START Entries supplied
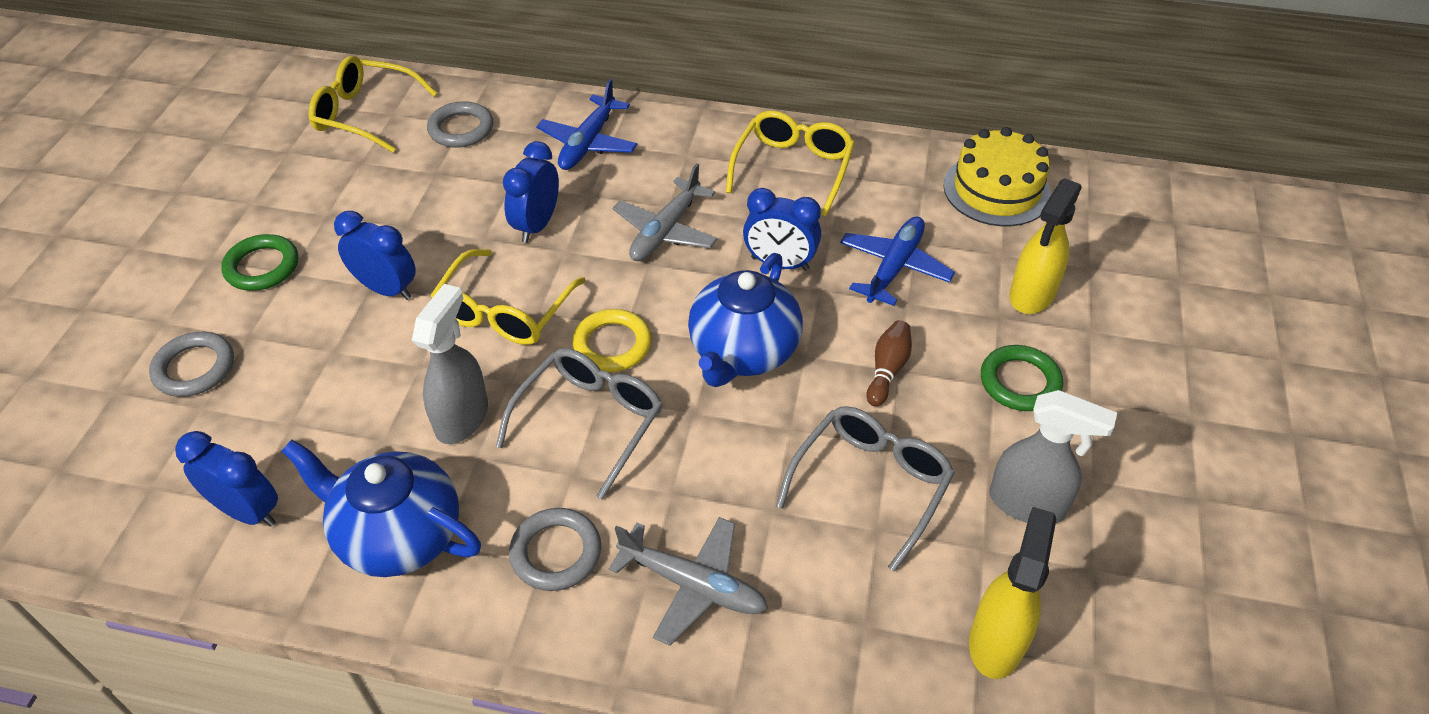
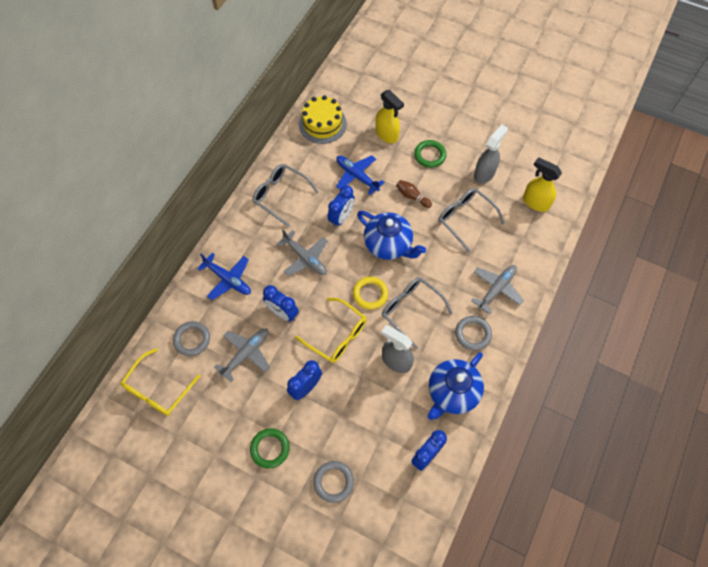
camera: 75 degrees left, 15 degrees up
yellow glasses [726,110,855,216] -> grey glasses [252,164,318,227]
none -> grey plane [215,329,270,382]

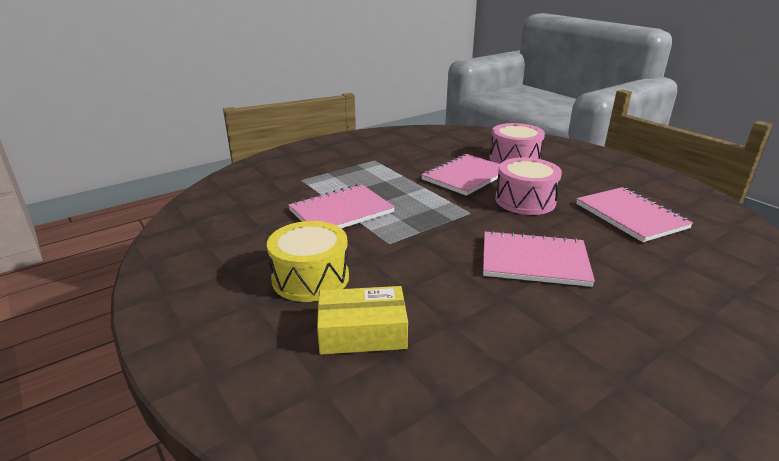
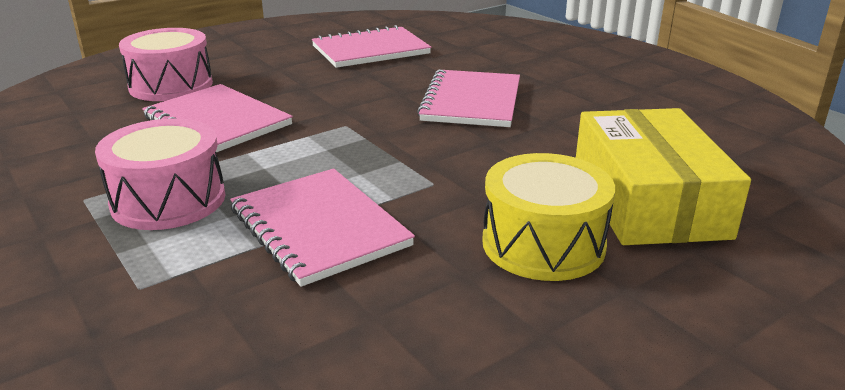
camera: 90 degrees left, 0 degrees up
yellow box [317,286,408,354] -> yellow box [576,108,751,245], size x1.50
pink drum [495,157,562,215] -> pink drum moved to [95,118,225,230]

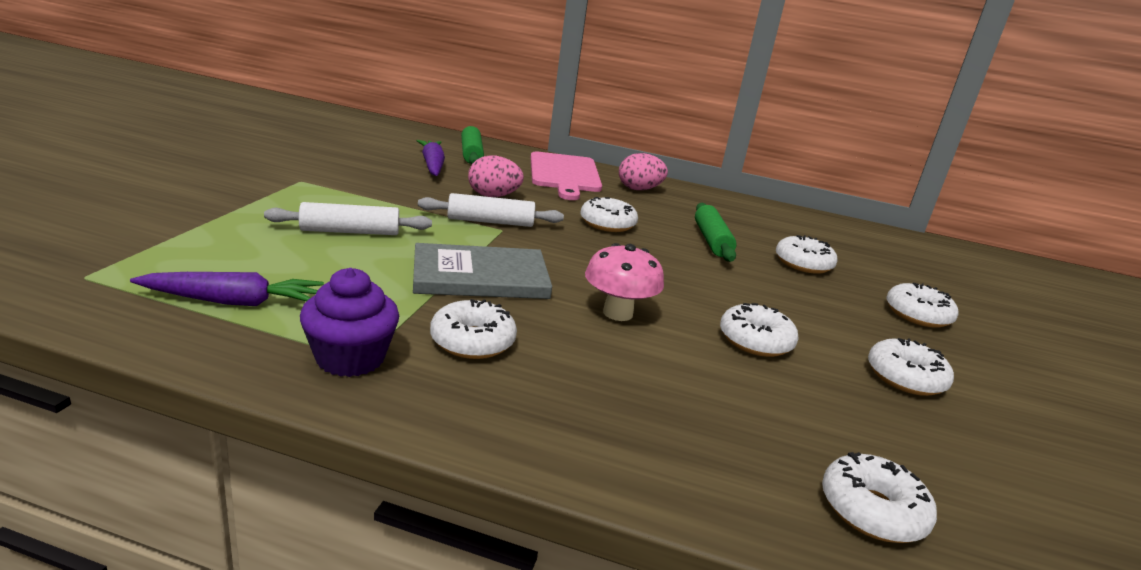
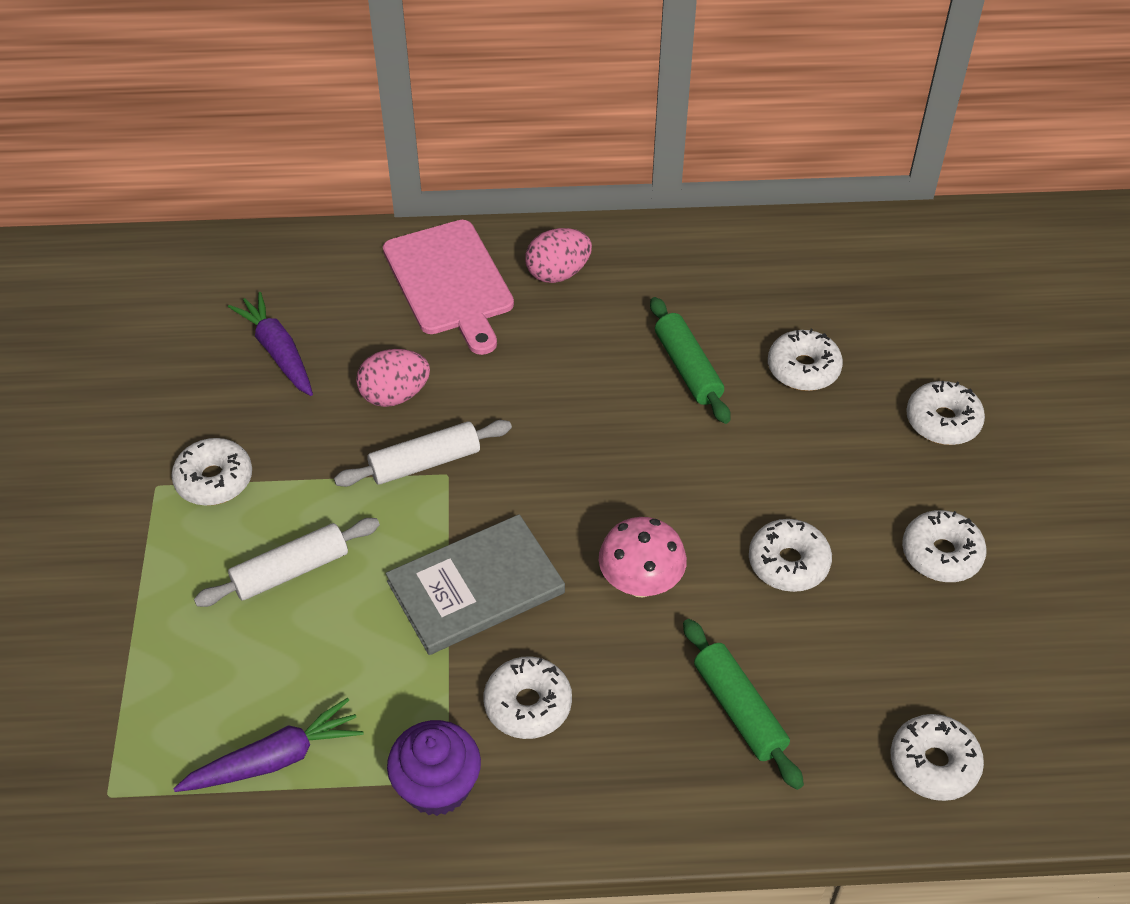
camera: 15 degrees left, 25 degrees up
green rolling pin [461,126,484,165] -> green rolling pin moved to [683,619,804,790]
white donut [581,197,638,232] -> white donut moved to [171,438,252,506]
END Entries supplied
What needs to be done
Once you find the line with "yellow box [317,286,408,354]", restate it and every later line of the data word for word, excluding the pictures.

Reply to the task
yellow box [317,286,408,354] -> yellow box [576,108,751,245], size x1.50
pink drum [495,157,562,215] -> pink drum moved to [95,118,225,230]

camera: 15 degrees left, 25 degrees up
green rolling pin [461,126,484,165] -> green rolling pin moved to [683,619,804,790]
white donut [581,197,638,232] -> white donut moved to [171,438,252,506]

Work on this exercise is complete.